Your objective:
Give back exactly the lines from the start of the listing to the line containing "R1: 56 (+12V, n21) -> 20 (+12V, n21)", inclusive, and nothing beyond them.

* * *

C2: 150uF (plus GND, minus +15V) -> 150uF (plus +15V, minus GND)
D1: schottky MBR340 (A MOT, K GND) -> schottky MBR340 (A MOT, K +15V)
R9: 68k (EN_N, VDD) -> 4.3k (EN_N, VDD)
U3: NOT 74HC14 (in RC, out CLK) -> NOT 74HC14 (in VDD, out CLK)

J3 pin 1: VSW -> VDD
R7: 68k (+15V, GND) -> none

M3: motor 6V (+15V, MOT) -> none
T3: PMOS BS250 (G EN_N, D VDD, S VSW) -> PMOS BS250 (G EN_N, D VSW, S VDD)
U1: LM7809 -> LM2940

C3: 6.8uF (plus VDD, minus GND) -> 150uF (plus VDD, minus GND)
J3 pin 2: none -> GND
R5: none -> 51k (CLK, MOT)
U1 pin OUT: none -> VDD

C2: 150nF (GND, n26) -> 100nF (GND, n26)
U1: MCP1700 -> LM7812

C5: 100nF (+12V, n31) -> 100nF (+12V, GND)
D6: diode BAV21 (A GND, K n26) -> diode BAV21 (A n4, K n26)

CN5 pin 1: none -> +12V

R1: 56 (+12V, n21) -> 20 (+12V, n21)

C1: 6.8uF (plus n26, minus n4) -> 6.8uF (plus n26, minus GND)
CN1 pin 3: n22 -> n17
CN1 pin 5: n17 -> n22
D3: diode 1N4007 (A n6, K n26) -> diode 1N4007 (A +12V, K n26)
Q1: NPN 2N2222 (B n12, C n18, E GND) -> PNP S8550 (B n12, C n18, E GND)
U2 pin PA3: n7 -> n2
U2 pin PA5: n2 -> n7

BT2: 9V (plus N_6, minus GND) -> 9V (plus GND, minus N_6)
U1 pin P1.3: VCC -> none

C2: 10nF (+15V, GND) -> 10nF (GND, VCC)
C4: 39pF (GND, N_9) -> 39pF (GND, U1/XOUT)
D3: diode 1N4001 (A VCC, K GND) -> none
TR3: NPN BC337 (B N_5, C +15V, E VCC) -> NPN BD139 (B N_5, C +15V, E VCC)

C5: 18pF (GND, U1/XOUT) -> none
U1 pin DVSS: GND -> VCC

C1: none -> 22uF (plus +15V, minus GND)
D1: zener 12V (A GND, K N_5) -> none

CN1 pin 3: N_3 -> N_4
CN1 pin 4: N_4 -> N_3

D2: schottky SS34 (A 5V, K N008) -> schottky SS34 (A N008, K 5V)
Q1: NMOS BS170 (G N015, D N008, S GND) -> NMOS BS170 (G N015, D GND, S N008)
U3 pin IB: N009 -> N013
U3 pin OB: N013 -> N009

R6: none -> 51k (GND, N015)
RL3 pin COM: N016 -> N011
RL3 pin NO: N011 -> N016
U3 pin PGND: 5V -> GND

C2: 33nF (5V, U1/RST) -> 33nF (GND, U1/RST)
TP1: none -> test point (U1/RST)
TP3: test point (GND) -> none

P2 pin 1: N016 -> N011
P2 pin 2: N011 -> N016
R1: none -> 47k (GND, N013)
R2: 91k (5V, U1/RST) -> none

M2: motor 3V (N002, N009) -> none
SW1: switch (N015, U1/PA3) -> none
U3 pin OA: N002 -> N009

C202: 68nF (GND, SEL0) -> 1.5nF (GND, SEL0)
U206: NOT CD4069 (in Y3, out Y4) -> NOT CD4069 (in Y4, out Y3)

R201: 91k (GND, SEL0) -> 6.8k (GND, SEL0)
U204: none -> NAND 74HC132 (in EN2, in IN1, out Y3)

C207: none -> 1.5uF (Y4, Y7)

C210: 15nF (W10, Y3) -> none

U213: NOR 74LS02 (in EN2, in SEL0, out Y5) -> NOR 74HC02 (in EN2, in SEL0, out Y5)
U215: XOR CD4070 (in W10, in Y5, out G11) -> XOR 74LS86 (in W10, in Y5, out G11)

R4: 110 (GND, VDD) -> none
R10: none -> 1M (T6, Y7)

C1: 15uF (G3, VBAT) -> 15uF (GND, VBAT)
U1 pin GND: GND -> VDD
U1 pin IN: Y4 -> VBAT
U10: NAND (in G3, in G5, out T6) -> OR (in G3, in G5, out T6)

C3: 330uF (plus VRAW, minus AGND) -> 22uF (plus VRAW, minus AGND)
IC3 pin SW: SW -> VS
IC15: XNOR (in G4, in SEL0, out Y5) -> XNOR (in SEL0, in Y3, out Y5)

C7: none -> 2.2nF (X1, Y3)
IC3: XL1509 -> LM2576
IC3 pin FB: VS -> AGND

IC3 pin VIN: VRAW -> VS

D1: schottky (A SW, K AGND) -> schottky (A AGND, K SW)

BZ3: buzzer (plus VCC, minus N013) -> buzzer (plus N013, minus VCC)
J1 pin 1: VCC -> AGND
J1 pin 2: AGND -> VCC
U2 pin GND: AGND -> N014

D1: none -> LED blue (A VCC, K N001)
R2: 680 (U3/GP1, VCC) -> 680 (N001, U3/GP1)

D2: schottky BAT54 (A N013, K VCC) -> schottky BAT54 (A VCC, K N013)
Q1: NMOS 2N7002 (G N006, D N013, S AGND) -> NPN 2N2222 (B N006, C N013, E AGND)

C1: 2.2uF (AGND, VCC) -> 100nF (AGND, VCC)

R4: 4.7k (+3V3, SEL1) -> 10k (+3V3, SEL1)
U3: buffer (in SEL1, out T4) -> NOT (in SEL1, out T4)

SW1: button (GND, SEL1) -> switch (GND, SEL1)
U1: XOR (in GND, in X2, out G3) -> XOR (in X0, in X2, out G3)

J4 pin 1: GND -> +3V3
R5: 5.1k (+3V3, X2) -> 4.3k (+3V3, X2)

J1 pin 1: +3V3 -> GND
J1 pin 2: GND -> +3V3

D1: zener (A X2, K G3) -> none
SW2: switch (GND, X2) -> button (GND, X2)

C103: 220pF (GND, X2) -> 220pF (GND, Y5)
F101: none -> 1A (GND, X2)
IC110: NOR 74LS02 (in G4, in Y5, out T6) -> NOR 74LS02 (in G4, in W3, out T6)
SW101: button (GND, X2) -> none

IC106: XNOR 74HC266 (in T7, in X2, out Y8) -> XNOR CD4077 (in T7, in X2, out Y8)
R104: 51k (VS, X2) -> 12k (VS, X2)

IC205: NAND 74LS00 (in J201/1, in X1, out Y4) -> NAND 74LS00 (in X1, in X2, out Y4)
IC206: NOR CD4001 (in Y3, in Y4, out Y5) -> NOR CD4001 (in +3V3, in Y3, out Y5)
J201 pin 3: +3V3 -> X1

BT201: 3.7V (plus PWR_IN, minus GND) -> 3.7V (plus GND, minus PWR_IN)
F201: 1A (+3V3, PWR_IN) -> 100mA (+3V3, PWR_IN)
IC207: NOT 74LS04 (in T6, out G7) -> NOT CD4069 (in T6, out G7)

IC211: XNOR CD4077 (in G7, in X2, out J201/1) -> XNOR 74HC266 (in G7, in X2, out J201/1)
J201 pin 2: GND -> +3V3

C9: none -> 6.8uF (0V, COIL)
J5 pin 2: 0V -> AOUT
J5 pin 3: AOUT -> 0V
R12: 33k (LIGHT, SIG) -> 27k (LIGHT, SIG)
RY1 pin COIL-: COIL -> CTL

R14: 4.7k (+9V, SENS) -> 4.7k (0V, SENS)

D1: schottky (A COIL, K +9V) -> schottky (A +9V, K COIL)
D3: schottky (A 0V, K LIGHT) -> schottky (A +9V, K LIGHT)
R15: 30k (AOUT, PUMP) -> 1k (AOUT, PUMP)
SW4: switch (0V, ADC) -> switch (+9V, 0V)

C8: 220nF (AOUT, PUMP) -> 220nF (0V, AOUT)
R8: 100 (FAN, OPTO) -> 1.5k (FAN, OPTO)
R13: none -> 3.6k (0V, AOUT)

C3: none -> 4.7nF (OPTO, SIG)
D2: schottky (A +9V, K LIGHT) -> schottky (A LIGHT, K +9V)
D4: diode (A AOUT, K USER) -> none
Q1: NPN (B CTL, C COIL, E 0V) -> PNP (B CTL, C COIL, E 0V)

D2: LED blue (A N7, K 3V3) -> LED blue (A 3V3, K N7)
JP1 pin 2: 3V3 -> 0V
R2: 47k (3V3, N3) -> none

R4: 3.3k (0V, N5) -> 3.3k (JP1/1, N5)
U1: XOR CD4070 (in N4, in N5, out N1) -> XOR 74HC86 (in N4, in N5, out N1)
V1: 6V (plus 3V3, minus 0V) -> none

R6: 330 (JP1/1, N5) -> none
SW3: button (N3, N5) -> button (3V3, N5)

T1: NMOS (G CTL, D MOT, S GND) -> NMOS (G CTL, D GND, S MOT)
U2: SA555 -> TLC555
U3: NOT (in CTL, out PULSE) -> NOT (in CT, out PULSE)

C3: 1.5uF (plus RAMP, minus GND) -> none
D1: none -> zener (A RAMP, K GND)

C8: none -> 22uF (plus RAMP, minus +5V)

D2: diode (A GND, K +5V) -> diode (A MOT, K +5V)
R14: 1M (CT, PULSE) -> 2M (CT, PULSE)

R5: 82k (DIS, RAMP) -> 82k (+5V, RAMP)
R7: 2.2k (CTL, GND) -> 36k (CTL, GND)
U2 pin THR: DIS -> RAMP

* * *

Task solution:
C2: 150uF (plus GND, minus +15V) -> 150uF (plus +15V, minus GND)
D1: schottky MBR340 (A MOT, K GND) -> schottky MBR340 (A MOT, K +15V)
R9: 68k (EN_N, VDD) -> 4.3k (EN_N, VDD)
U3: NOT 74HC14 (in RC, out CLK) -> NOT 74HC14 (in VDD, out CLK)

J3 pin 1: VSW -> VDD
R7: 68k (+15V, GND) -> none

M3: motor 6V (+15V, MOT) -> none
T3: PMOS BS250 (G EN_N, D VDD, S VSW) -> PMOS BS250 (G EN_N, D VSW, S VDD)
U1: LM7809 -> LM2940

C3: 6.8uF (plus VDD, minus GND) -> 150uF (plus VDD, minus GND)
J3 pin 2: none -> GND
R5: none -> 51k (CLK, MOT)
U1 pin OUT: none -> VDD

C2: 150nF (GND, n26) -> 100nF (GND, n26)
U1: MCP1700 -> LM7812

C5: 100nF (+12V, n31) -> 100nF (+12V, GND)
D6: diode BAV21 (A GND, K n26) -> diode BAV21 (A n4, K n26)

CN5 pin 1: none -> +12V

R1: 56 (+12V, n21) -> 20 (+12V, n21)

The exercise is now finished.